- The problem
Please reproduce all of the listing below exactly and drop its images.

Data records: Begin

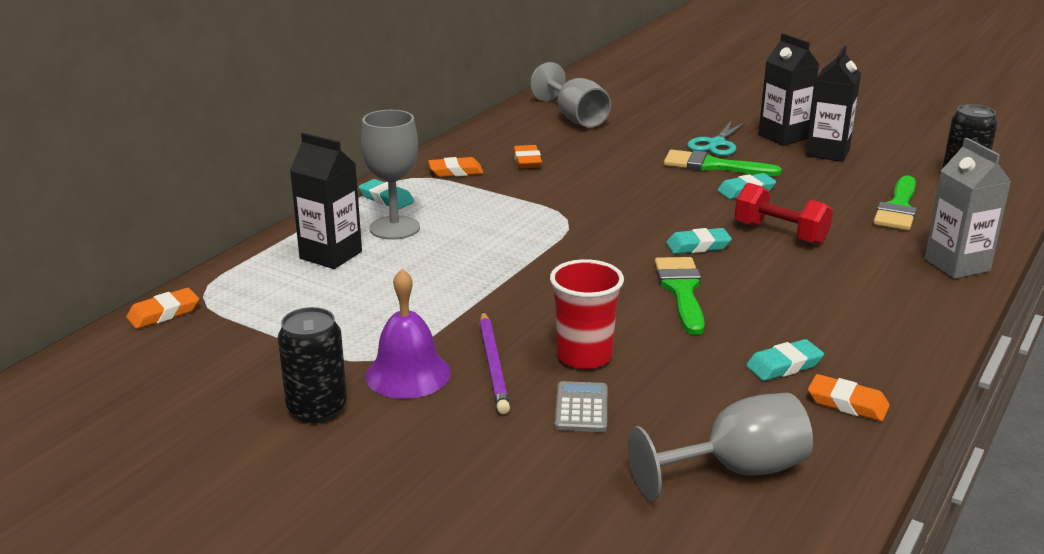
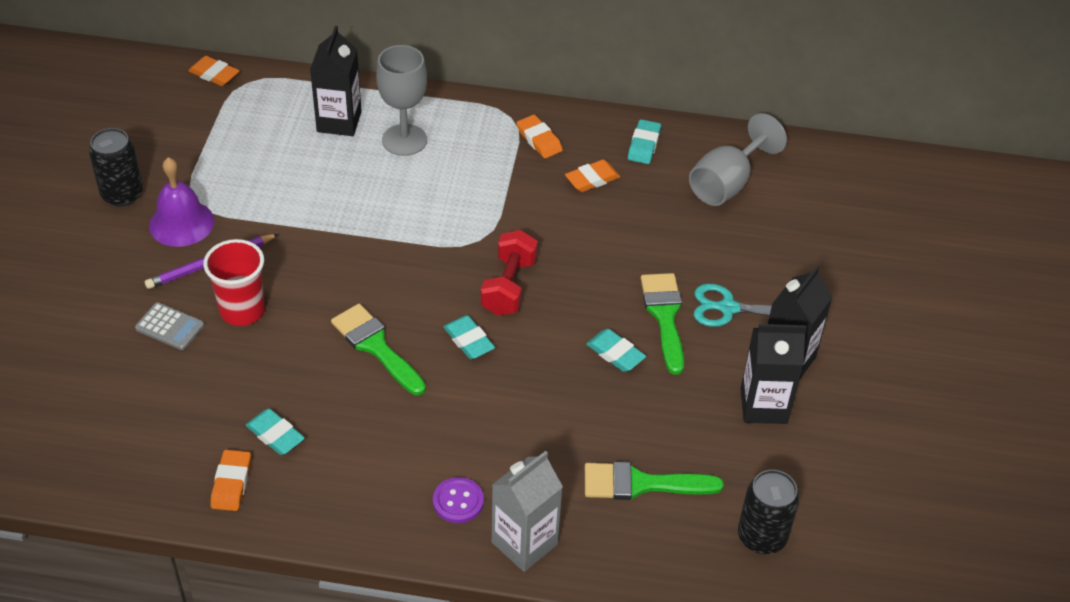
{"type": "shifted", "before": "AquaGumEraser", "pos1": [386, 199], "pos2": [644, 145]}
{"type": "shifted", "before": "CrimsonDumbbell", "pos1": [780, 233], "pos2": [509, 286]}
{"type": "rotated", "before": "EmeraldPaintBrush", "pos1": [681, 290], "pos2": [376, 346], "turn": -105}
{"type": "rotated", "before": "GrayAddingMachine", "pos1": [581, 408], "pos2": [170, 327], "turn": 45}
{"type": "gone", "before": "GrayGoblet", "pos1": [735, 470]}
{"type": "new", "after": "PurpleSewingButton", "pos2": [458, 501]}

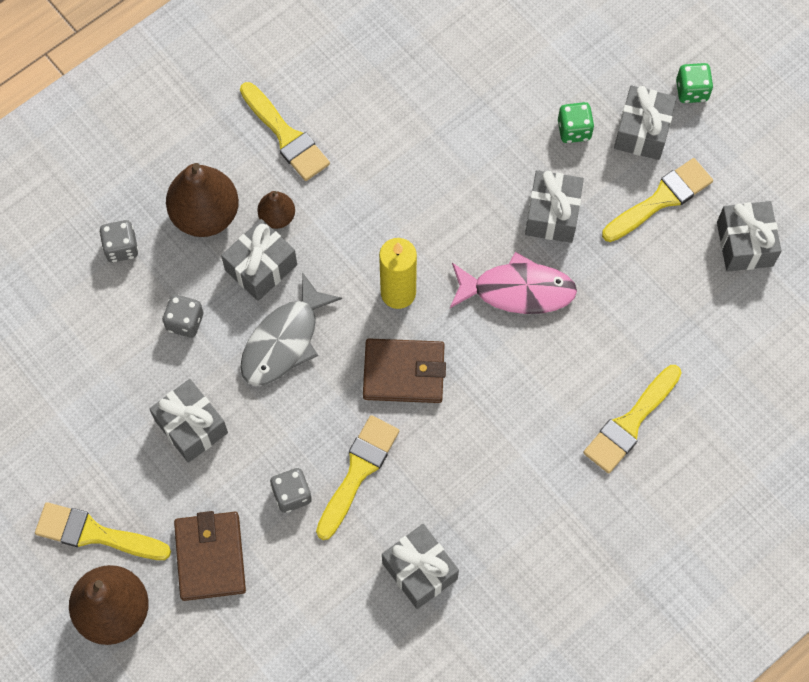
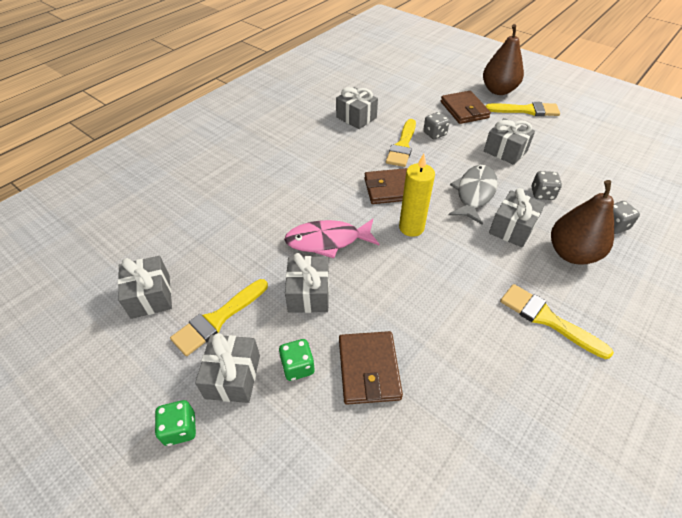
{"type": "gone", "before": "DarkBrownToyPear", "pos1": [277, 217]}
{"type": "gone", "before": "BrightYellowPaintBrush", "pos1": [630, 423]}
{"type": "new", "after": "DarkBrownCardWallet", "pos2": [369, 369]}

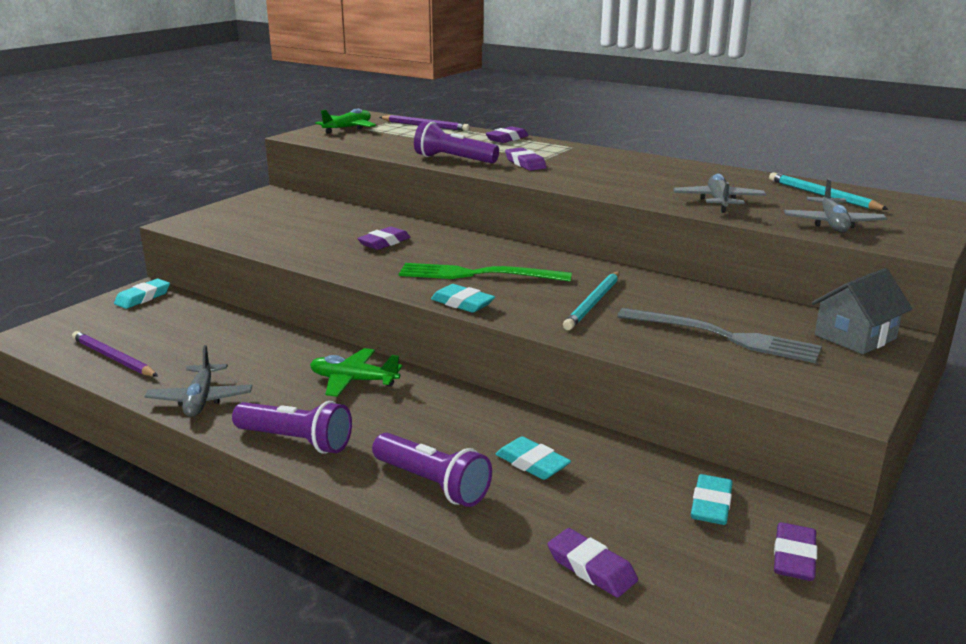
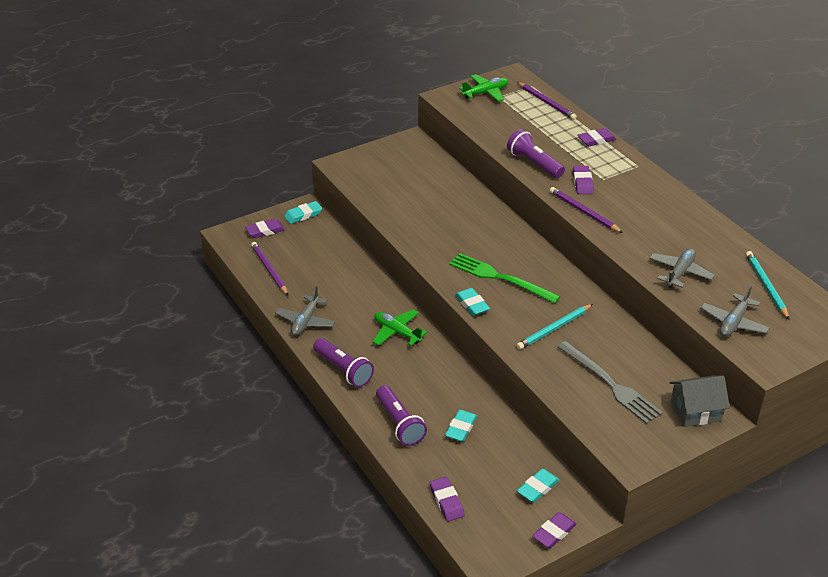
{"type": "shifted", "before": "PurpleGumEraser", "pos1": [384, 242], "pos2": [265, 231]}
{"type": "rotated", "before": "AquaGumEraser", "pos1": [532, 463], "pos2": [461, 428], "turn": 45}
{"type": "new", "after": "PurpleWoodenPencil", "pos2": [584, 212]}

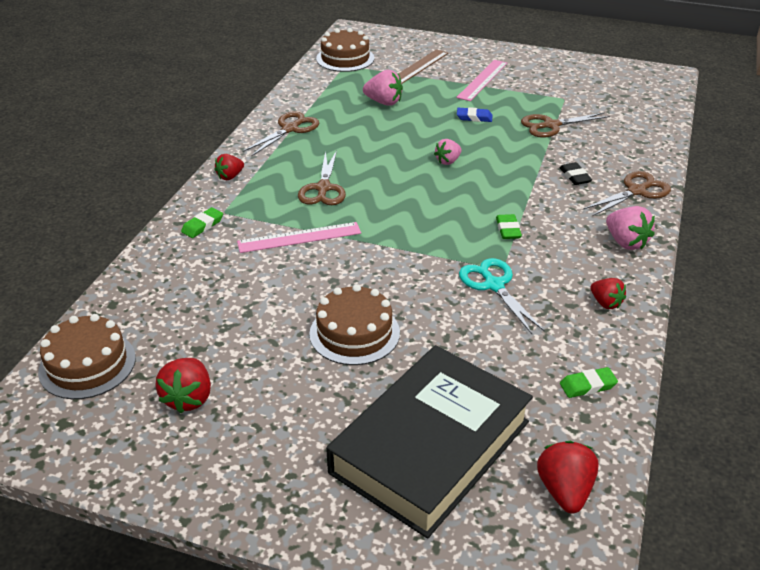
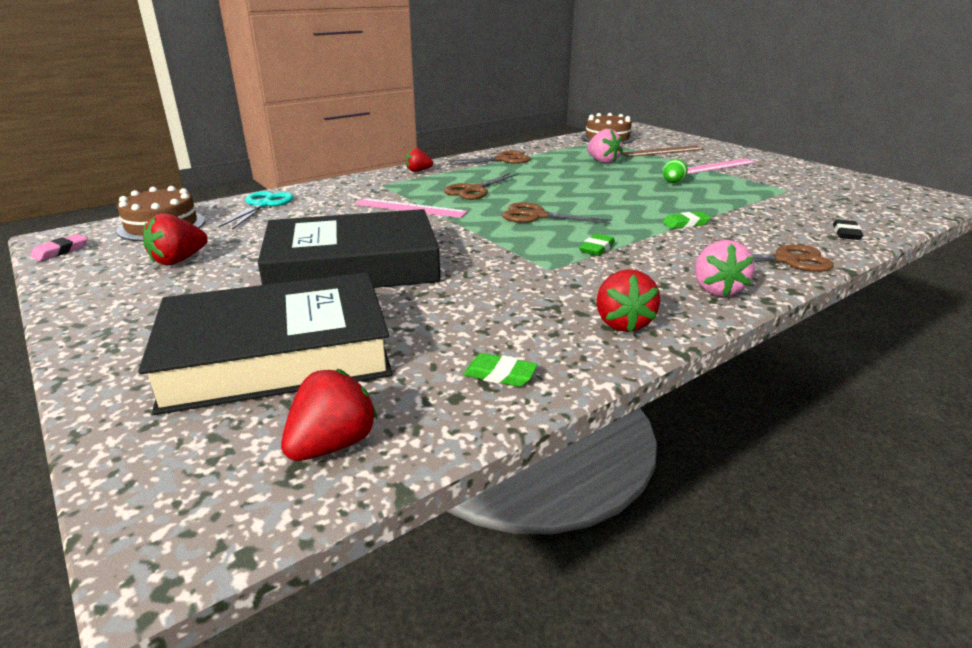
{"type": "swapped", "before": "CobaltGumEraser", "after": "EmeraldEggShape", "pos1": [474, 117], "pos2": [673, 183]}
{"type": "shifted", "before": "DarkBrownShears", "pos1": [551, 125], "pos2": [537, 216]}
{"type": "gone", "before": "RosePinkStrawberry", "pos1": [448, 161]}
{"type": "shifted", "before": "EbonyGumEraser", "pos1": [575, 176], "pos2": [846, 233]}
{"type": "shifted", "before": "EmeraldGumEraser", "pos1": [202, 225], "pos2": [685, 223]}
{"type": "shifted", "before": "AquaShears", "pos1": [494, 285], "pos2": [263, 205]}
{"type": "scaled", "before": "CrimsonStrawberry", "pos1": [605, 303], "pos2": [622, 323], "scale": 1.5}
{"type": "swapped", "before": "DarkBrownCake", "after": "EbonyBook", "pos1": [354, 333], "pos2": [353, 266]}
{"type": "new", "after": "RosePinkGumEraser", "pos2": [61, 251]}

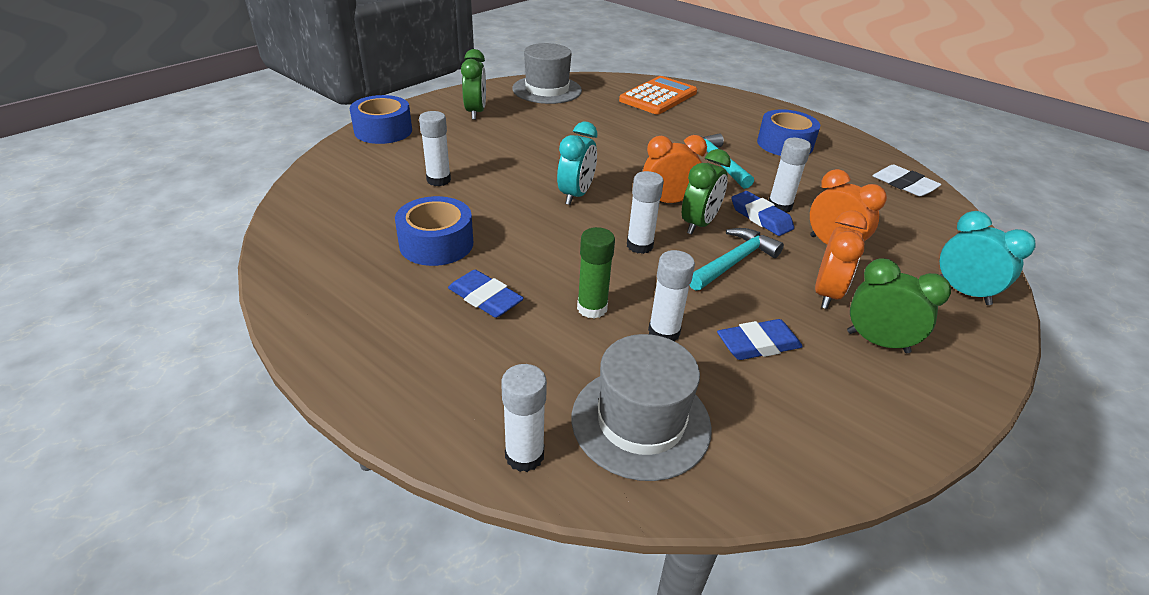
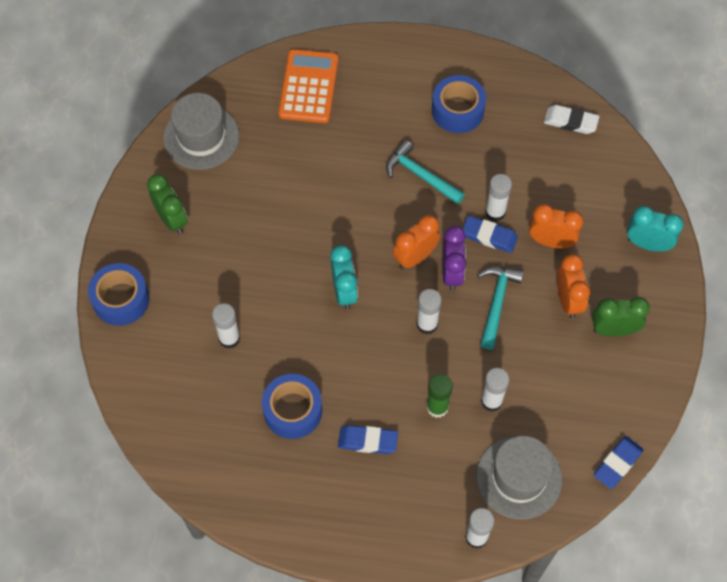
{"type": "repainted", "before": "EmeraldClock", "after": "PurpleClock", "pos1": [699, 224], "pos2": [452, 273]}
{"type": "shifted", "before": "CobaltGumEraser", "pos1": [758, 344], "pos2": [617, 464]}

Data records: End

- Exercise answer
{"type": "shifted", "before": "AquaGumEraser", "pos1": [386, 199], "pos2": [644, 145]}
{"type": "shifted", "before": "CrimsonDumbbell", "pos1": [780, 233], "pos2": [509, 286]}
{"type": "rotated", "before": "EmeraldPaintBrush", "pos1": [681, 290], "pos2": [376, 346], "turn": -105}
{"type": "rotated", "before": "GrayAddingMachine", "pos1": [581, 408], "pos2": [170, 327], "turn": 45}
{"type": "gone", "before": "GrayGoblet", "pos1": [735, 470]}
{"type": "new", "after": "PurpleSewingButton", "pos2": [458, 501]}

{"type": "gone", "before": "DarkBrownToyPear", "pos1": [277, 217]}
{"type": "gone", "before": "BrightYellowPaintBrush", "pos1": [630, 423]}
{"type": "new", "after": "DarkBrownCardWallet", "pos2": [369, 369]}

{"type": "shifted", "before": "PurpleGumEraser", "pos1": [384, 242], "pos2": [265, 231]}
{"type": "rotated", "before": "AquaGumEraser", "pos1": [532, 463], "pos2": [461, 428], "turn": 45}
{"type": "new", "after": "PurpleWoodenPencil", "pos2": [584, 212]}

{"type": "swapped", "before": "CobaltGumEraser", "after": "EmeraldEggShape", "pos1": [474, 117], "pos2": [673, 183]}
{"type": "shifted", "before": "DarkBrownShears", "pos1": [551, 125], "pos2": [537, 216]}
{"type": "gone", "before": "RosePinkStrawberry", "pos1": [448, 161]}
{"type": "shifted", "before": "EbonyGumEraser", "pos1": [575, 176], "pos2": [846, 233]}
{"type": "shifted", "before": "EmeraldGumEraser", "pos1": [202, 225], "pos2": [685, 223]}
{"type": "shifted", "before": "AquaShears", "pos1": [494, 285], "pos2": [263, 205]}
{"type": "scaled", "before": "CrimsonStrawberry", "pos1": [605, 303], "pos2": [622, 323], "scale": 1.5}
{"type": "swapped", "before": "DarkBrownCake", "after": "EbonyBook", "pos1": [354, 333], "pos2": [353, 266]}
{"type": "new", "after": "RosePinkGumEraser", "pos2": [61, 251]}

{"type": "repainted", "before": "EmeraldClock", "after": "PurpleClock", "pos1": [699, 224], "pos2": [452, 273]}
{"type": "shifted", "before": "CobaltGumEraser", "pos1": [758, 344], "pos2": [617, 464]}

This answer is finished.